### WORK REQUEST
Search the records for the string "right", then copy each line where it appears.

### EXTRACTED INFORMATION
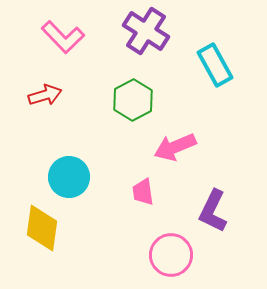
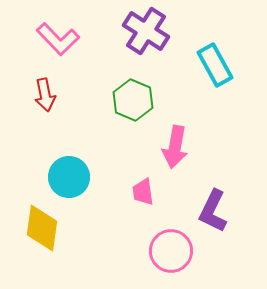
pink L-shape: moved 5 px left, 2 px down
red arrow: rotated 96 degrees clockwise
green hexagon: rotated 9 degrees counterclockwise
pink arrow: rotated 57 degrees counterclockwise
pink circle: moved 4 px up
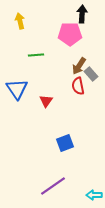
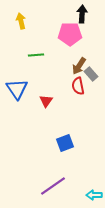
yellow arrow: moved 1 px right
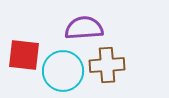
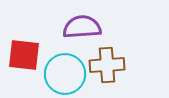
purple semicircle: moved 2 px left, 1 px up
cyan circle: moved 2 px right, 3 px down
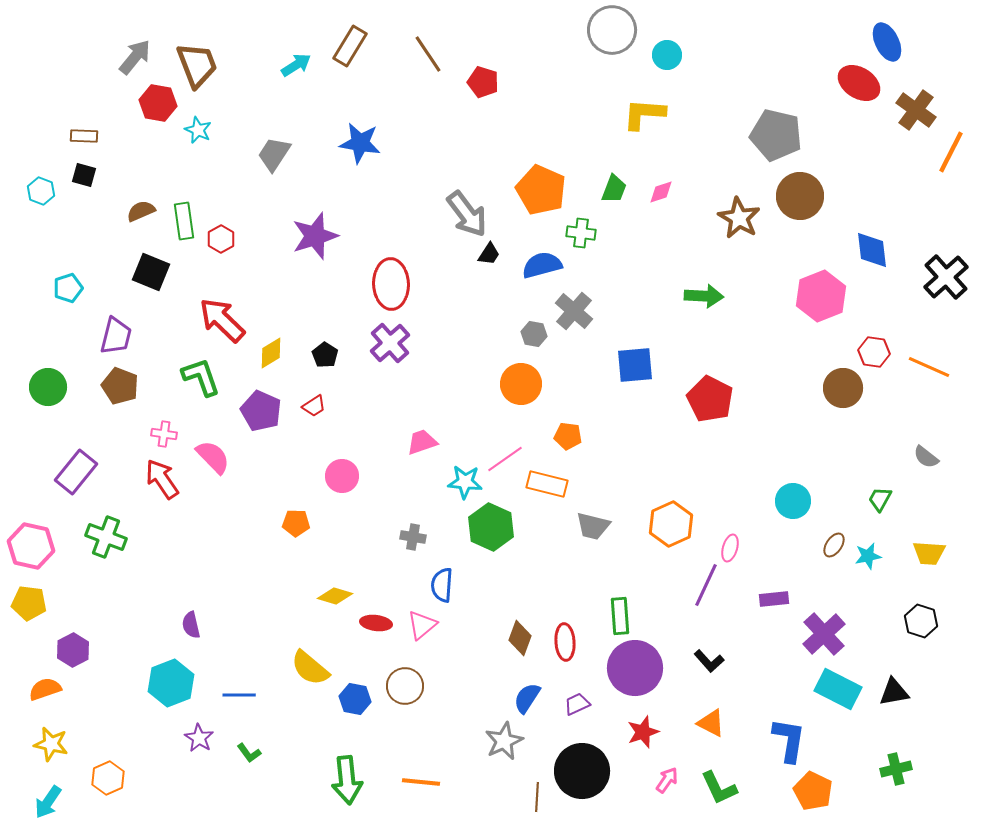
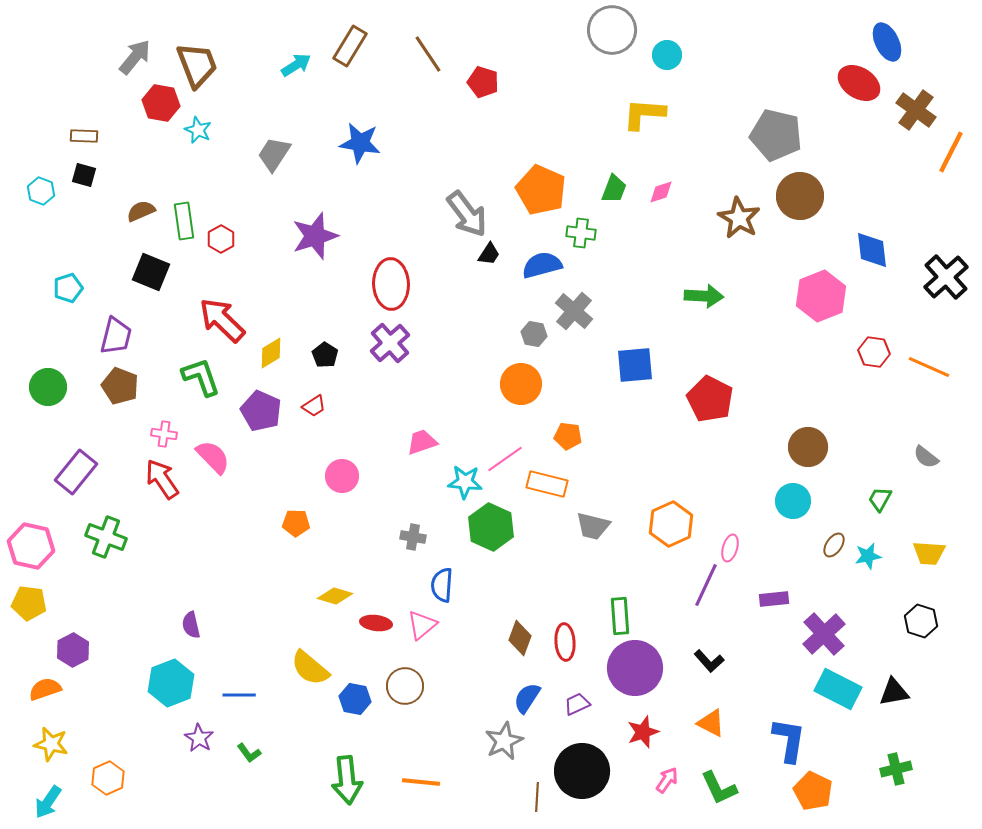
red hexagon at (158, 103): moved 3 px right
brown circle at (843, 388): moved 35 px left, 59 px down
==
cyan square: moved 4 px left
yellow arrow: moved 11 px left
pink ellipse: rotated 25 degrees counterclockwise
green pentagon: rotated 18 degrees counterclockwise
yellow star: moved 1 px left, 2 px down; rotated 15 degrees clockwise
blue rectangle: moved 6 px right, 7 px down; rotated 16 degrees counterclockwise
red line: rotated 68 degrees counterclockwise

### YOUR SOLUTION
yellow arrow: moved 1 px right
cyan circle: moved 2 px right, 3 px down
red hexagon at (158, 103): moved 3 px right
blue rectangle: moved 6 px right, 7 px down; rotated 16 degrees counterclockwise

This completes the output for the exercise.